# Exercise description
Of the records below, reproduce only the span that opens with the line containing "MATRIX pin DIN: D5 -> D6" and closes with the last line.

# Data provided
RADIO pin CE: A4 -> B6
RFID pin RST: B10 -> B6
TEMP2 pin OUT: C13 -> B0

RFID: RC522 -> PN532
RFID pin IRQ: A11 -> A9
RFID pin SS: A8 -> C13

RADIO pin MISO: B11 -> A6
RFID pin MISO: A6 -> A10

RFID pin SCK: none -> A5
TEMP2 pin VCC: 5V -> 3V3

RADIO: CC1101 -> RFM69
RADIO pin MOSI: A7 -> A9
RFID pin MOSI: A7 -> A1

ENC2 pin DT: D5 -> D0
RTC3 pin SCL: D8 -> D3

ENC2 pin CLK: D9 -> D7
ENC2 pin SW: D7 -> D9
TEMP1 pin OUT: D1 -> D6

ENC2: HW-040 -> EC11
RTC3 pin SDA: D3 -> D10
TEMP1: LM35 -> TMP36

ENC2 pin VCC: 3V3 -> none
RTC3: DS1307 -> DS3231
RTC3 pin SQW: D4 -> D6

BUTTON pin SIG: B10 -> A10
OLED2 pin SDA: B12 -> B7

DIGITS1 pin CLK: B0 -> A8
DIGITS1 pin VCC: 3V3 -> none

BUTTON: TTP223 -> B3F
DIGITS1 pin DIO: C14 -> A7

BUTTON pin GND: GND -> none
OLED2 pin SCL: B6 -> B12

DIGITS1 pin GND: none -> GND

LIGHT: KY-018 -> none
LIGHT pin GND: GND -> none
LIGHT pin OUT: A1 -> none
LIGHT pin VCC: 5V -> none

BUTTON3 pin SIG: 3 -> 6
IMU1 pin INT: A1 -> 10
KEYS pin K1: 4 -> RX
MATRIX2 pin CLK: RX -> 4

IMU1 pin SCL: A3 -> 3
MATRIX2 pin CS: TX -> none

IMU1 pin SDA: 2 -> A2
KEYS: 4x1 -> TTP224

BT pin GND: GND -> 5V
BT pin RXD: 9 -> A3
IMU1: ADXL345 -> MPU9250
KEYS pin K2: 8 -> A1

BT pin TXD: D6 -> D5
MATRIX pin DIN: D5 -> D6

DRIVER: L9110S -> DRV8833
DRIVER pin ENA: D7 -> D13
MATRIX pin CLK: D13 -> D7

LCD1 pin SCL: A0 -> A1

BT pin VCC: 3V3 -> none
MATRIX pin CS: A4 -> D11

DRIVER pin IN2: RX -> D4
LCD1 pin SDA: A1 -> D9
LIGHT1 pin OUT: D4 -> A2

# Solved problem
MATRIX pin DIN: D5 -> D6

DRIVER: L9110S -> DRV8833
DRIVER pin ENA: D7 -> D13
MATRIX pin CLK: D13 -> D7

LCD1 pin SCL: A0 -> A1

BT pin VCC: 3V3 -> none
MATRIX pin CS: A4 -> D11

DRIVER pin IN2: RX -> D4
LCD1 pin SDA: A1 -> D9
LIGHT1 pin OUT: D4 -> A2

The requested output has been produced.